__Exercise data__.

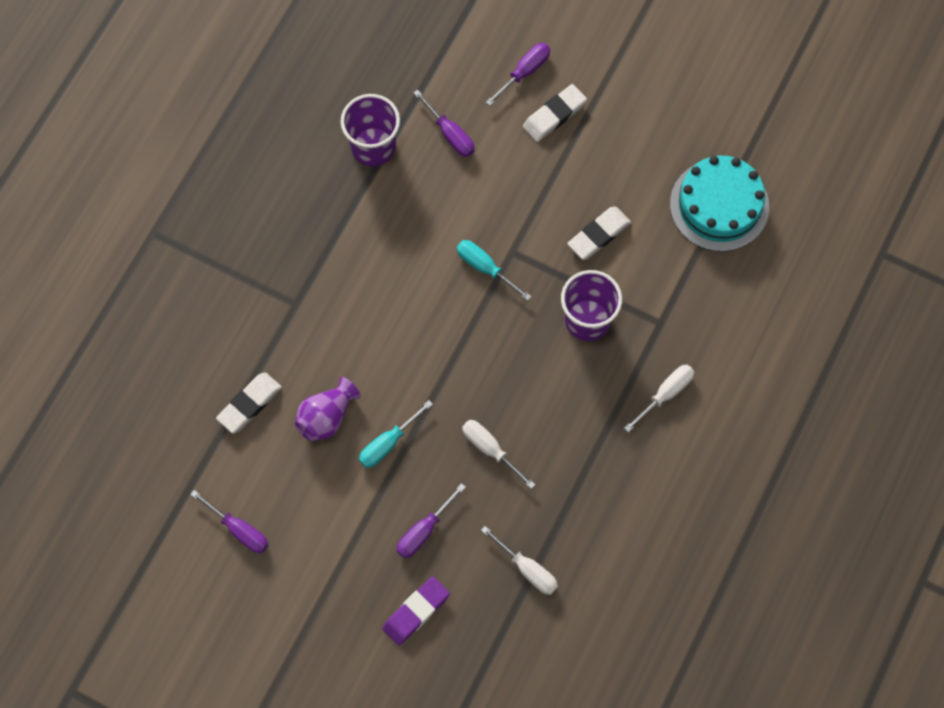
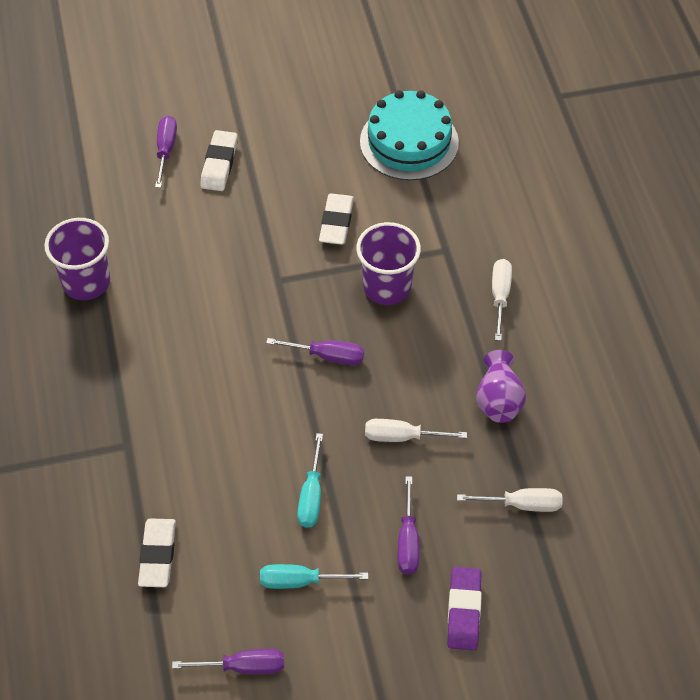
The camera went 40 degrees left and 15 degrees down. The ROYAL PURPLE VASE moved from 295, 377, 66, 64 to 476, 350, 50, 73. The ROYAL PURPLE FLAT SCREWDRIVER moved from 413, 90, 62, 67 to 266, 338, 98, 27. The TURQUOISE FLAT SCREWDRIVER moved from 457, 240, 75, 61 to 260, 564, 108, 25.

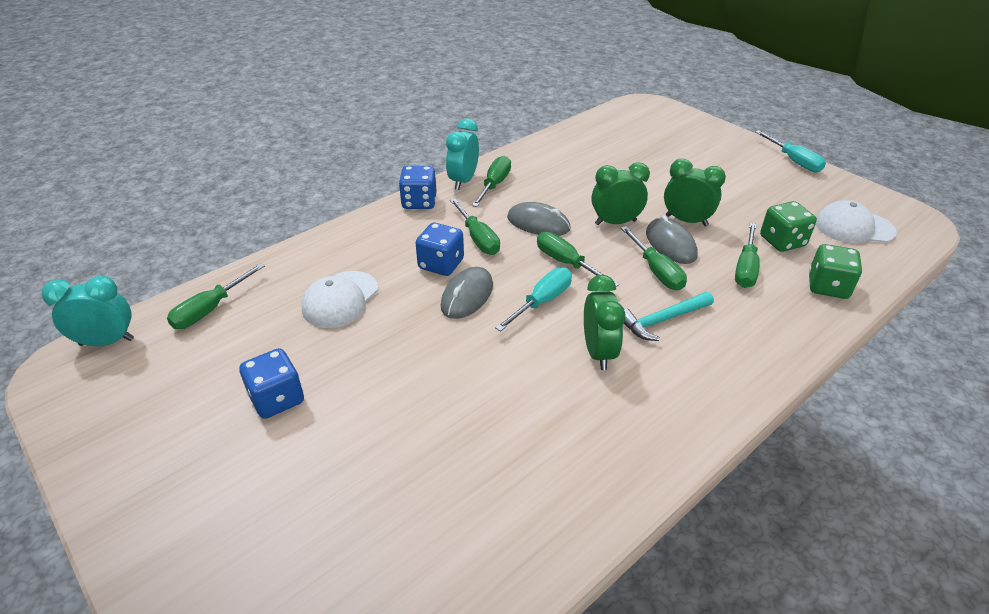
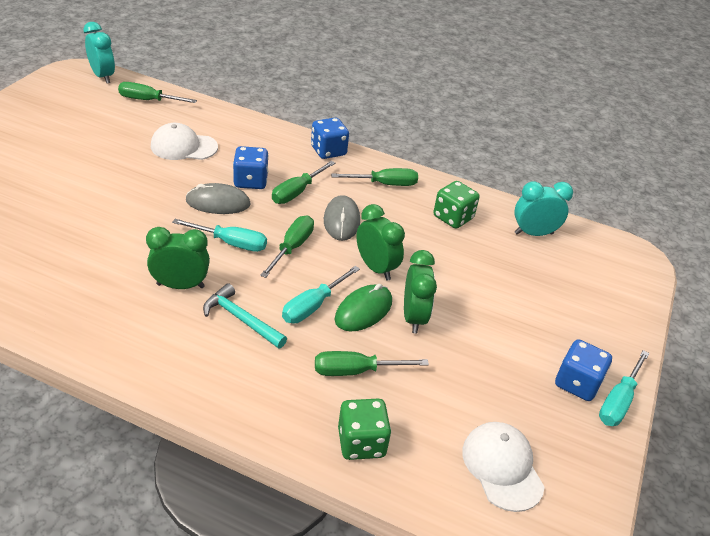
The camera went 60 degrees right and 0 degrees up. The COBALT GAME DIE moved from 239, 348, 65, 71 to 555, 339, 57, 62. The TURQUOISE BEDSIDE CLOCK moved from 446, 118, 33, 72 to 514, 181, 59, 55. The LEAF-GREEN GAME DIE moved from 760, 201, 57, 51 to 434, 181, 46, 48. The LEAF-GREEN FLAT SCREWDRIVER at 621, 226, 66, 64 became the TURQUOISE FLAT SCREWDRIVER at 282, 266, 78, 57. The ASH-GREY COMPUTER MOUSE at 646, 215, 52, 49 became the LEAF-GREEN COMPUTER MOUSE at 335, 284, 57, 47. The LEAF-GREEN BEDSIDE CLOCK at 584, 275, 41, 95 turned 150 degrees counterclockwise.

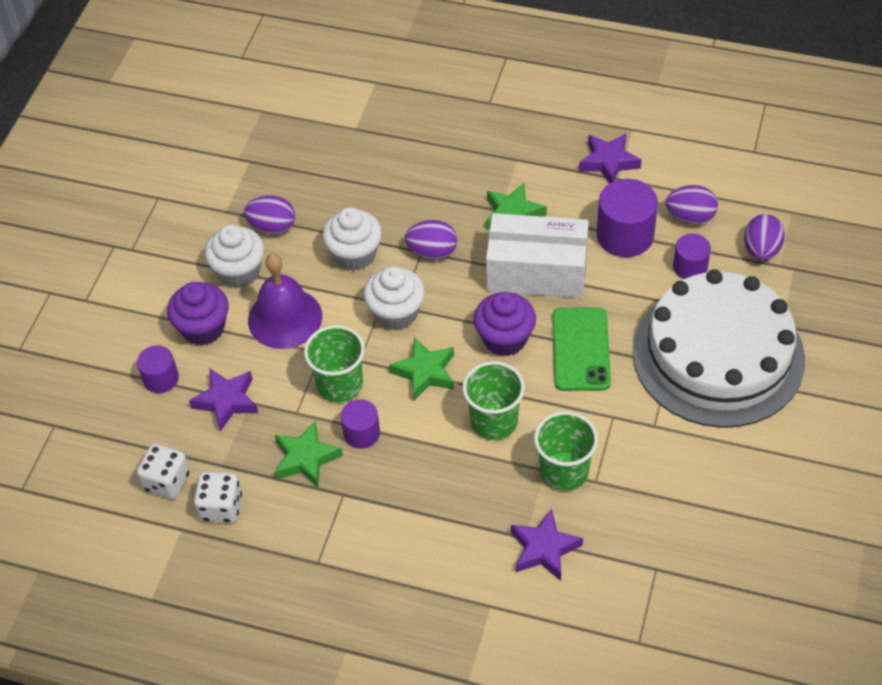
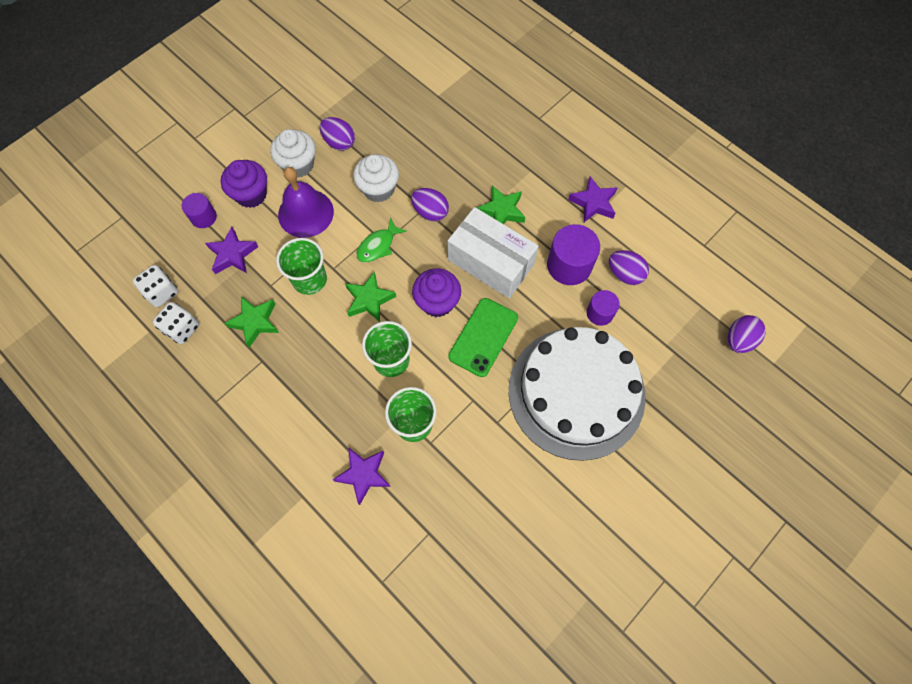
The camera went 25 degrees right and 15 degrees up. The ROYAL PURPLE CYLINDER at 341, 400, 39, 49 disappeared. The ROYAL PURPLE EGG moved from 744, 214, 41, 47 to 728, 315, 38, 38. The SNOW-WHITE FAIRY CAKE at 363, 266, 62, 64 was replaced by the LEAF-GREEN FISH at 357, 217, 50, 45.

__Assignment__. The whole listing is to be duplicated verbatim, apart from its images.

__Solution__.
The camera went 40 degrees left and 15 degrees down. The ROYAL PURPLE VASE moved from 295, 377, 66, 64 to 476, 350, 50, 73. The ROYAL PURPLE FLAT SCREWDRIVER moved from 413, 90, 62, 67 to 266, 338, 98, 27. The TURQUOISE FLAT SCREWDRIVER moved from 457, 240, 75, 61 to 260, 564, 108, 25.

The camera went 60 degrees right and 0 degrees up. The COBALT GAME DIE moved from 239, 348, 65, 71 to 555, 339, 57, 62. The TURQUOISE BEDSIDE CLOCK moved from 446, 118, 33, 72 to 514, 181, 59, 55. The LEAF-GREEN GAME DIE moved from 760, 201, 57, 51 to 434, 181, 46, 48. The LEAF-GREEN FLAT SCREWDRIVER at 621, 226, 66, 64 became the TURQUOISE FLAT SCREWDRIVER at 282, 266, 78, 57. The ASH-GREY COMPUTER MOUSE at 646, 215, 52, 49 became the LEAF-GREEN COMPUTER MOUSE at 335, 284, 57, 47. The LEAF-GREEN BEDSIDE CLOCK at 584, 275, 41, 95 turned 150 degrees counterclockwise.

The camera went 25 degrees right and 15 degrees up. The ROYAL PURPLE CYLINDER at 341, 400, 39, 49 disappeared. The ROYAL PURPLE EGG moved from 744, 214, 41, 47 to 728, 315, 38, 38. The SNOW-WHITE FAIRY CAKE at 363, 266, 62, 64 was replaced by the LEAF-GREEN FISH at 357, 217, 50, 45.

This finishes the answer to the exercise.